● **WHAT IS BEING ASKED**:
List each line of the data that holds the word "image".
☆ ☆ ☆ ☆ ☆
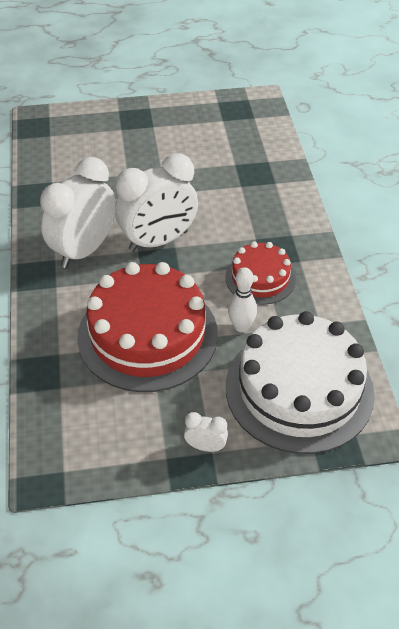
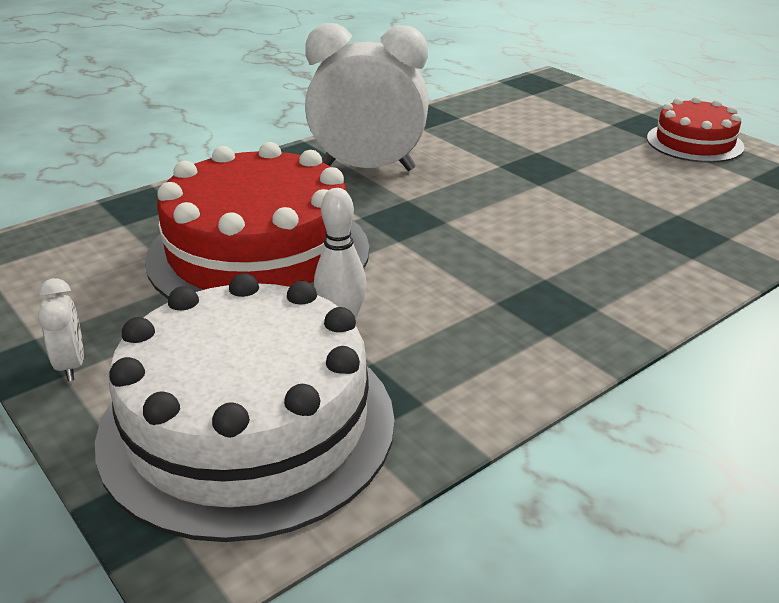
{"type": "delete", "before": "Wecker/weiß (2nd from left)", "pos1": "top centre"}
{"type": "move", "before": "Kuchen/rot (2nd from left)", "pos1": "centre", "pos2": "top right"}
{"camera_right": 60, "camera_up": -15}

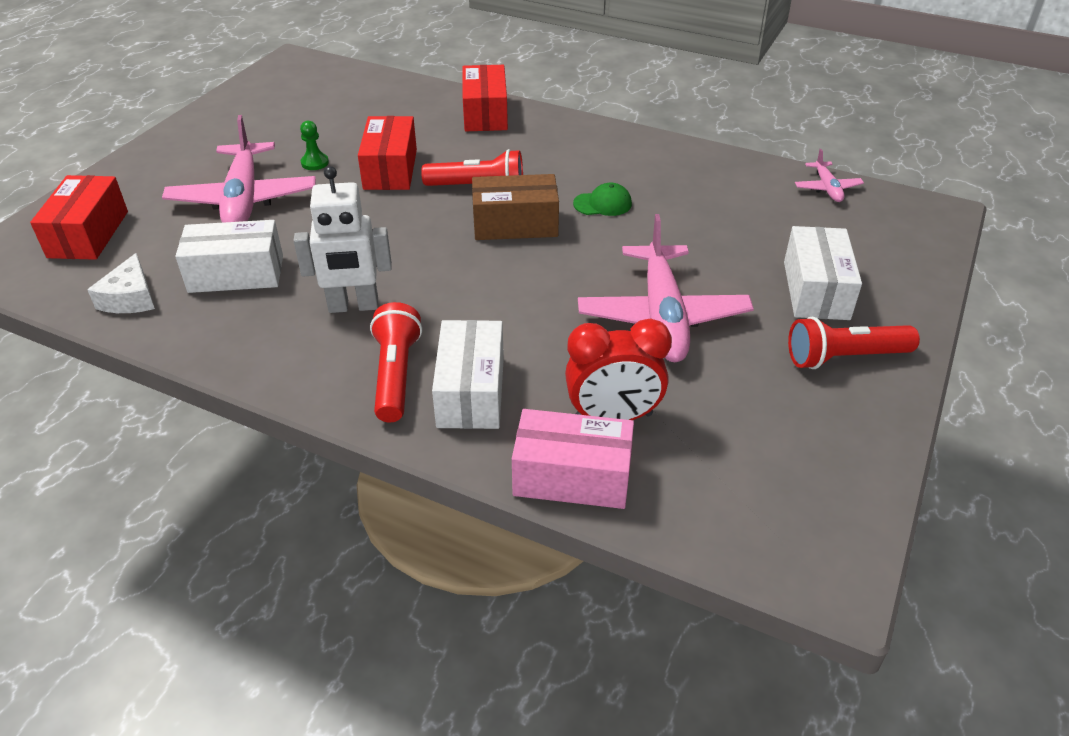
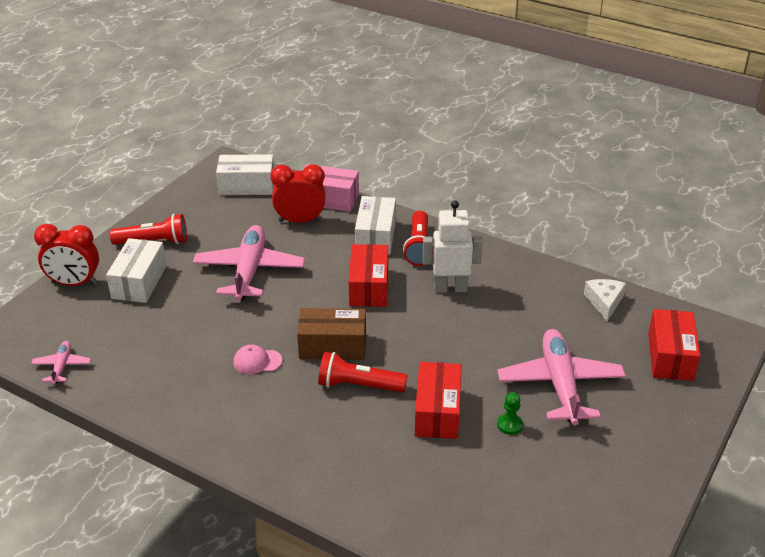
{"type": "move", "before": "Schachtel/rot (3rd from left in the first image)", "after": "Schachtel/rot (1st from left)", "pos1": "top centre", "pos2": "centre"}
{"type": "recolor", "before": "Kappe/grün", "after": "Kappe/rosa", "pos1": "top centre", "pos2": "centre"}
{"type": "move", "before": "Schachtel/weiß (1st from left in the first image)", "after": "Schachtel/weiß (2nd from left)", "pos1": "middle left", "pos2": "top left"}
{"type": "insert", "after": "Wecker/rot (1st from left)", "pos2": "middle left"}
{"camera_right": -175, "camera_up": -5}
☆ ☆ ☆ ☆ ☆
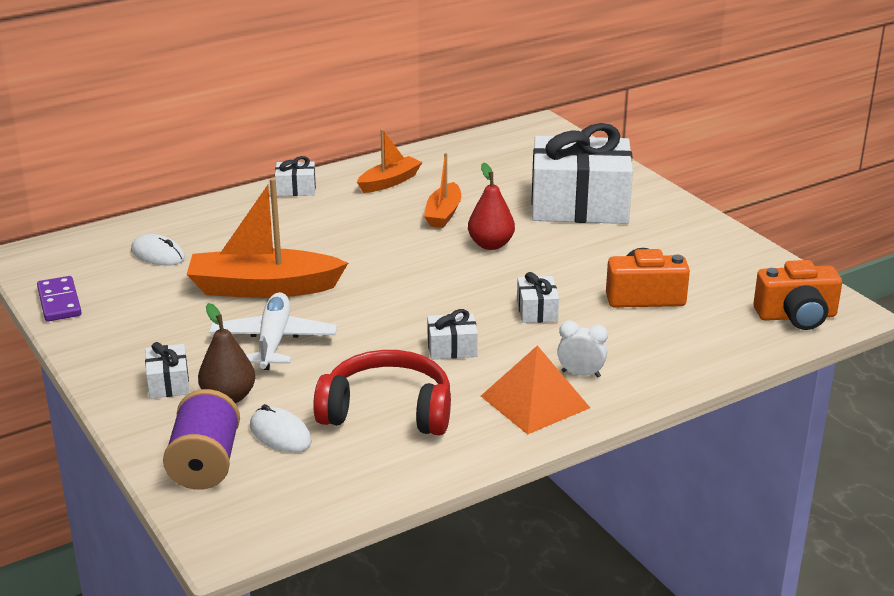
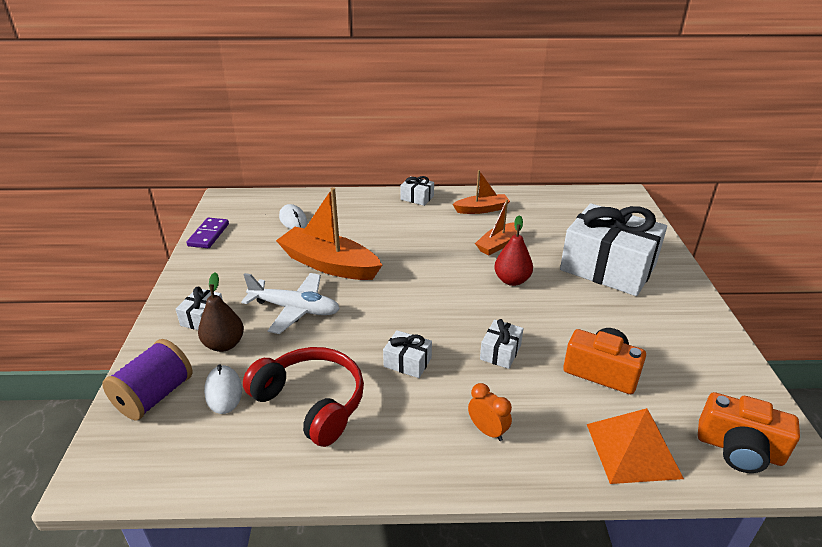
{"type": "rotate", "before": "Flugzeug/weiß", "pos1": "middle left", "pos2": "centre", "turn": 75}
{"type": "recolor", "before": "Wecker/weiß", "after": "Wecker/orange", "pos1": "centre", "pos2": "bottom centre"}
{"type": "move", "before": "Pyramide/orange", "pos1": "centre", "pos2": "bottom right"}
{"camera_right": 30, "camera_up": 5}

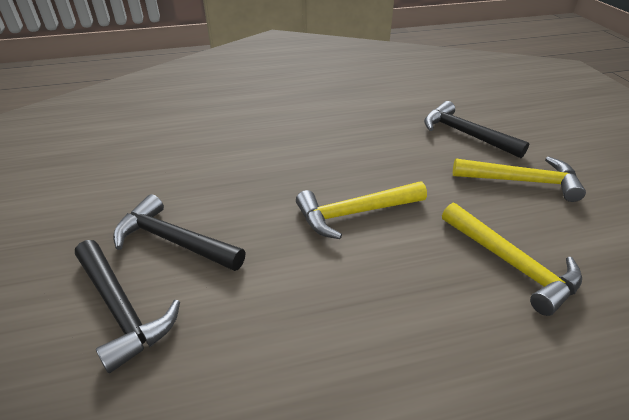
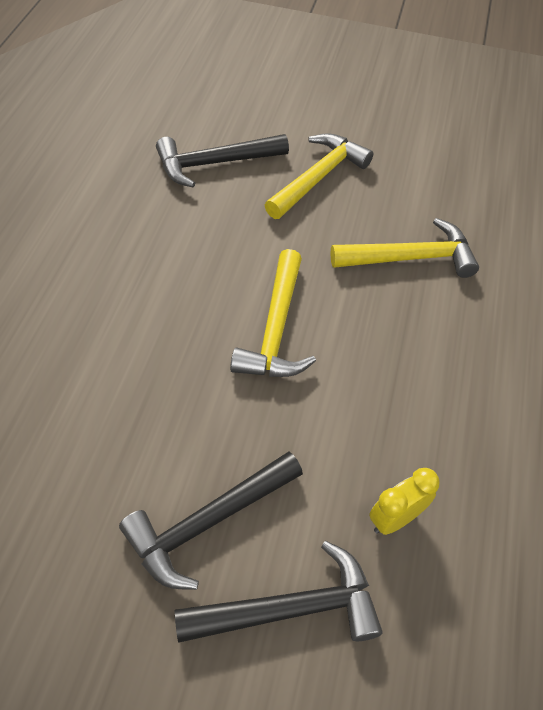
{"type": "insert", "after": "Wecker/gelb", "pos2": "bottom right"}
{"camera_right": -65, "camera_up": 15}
☆ ☆ ☆ ☆ ☆
● **SOLUTION FOR THIS TASK**:
{"type": "move", "before": "Schachtel/rot (3rd from left in the first image)", "after": "Schachtel/rot (1st from left)", "pos1": "top centre", "pos2": "centre"}
{"type": "move", "before": "Schachtel/weiß (1st from left in the first image)", "after": "Schachtel/weiß (2nd from left)", "pos1": "middle left", "pos2": "top left"}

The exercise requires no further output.